The records below are to be set down again exactly, with the pictures left out.

(Stored records)
■ ■ ■ ■ ■

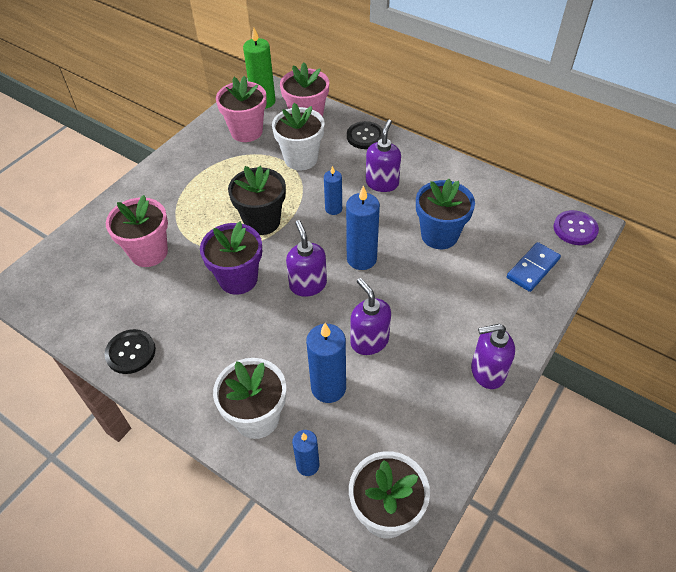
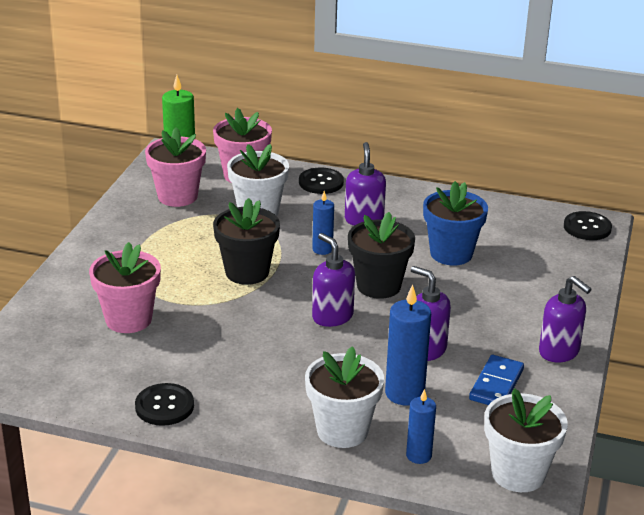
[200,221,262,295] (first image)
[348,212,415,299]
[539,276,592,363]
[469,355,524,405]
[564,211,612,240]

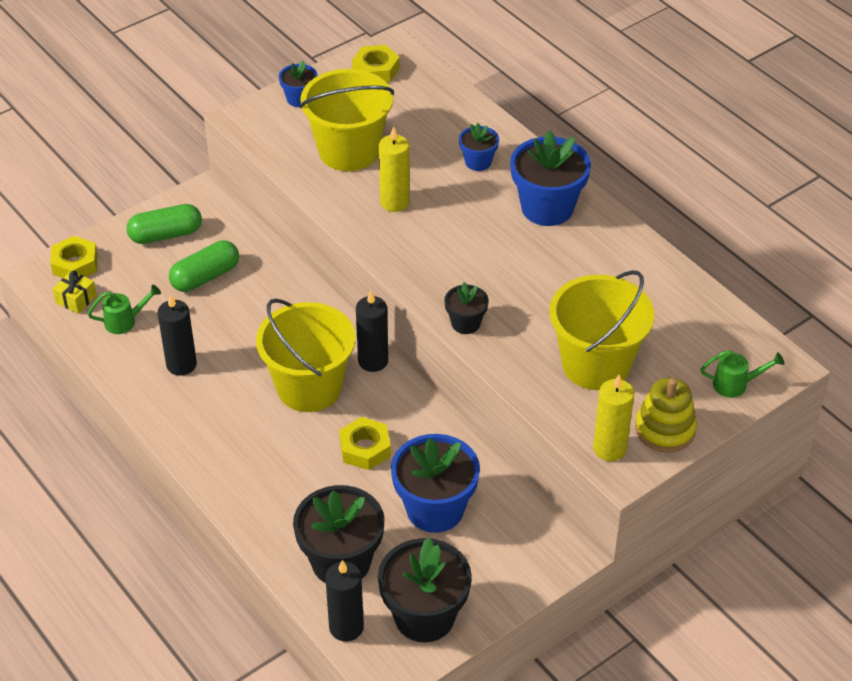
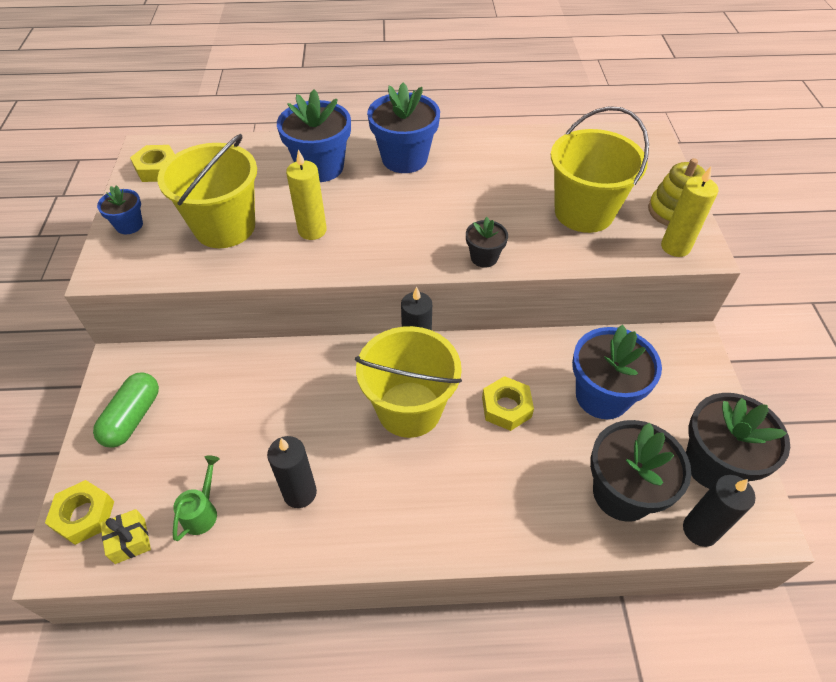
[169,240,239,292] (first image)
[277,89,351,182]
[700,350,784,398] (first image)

■ ■ ■ ■ ■

_TASK RESULT_
[200,221,262,295] (first image)
[348,212,415,299]
[539,276,592,363]
[469,355,524,405]
[564,211,612,240]

[169,240,239,292] (first image)
[277,89,351,182]
[700,350,784,398] (first image)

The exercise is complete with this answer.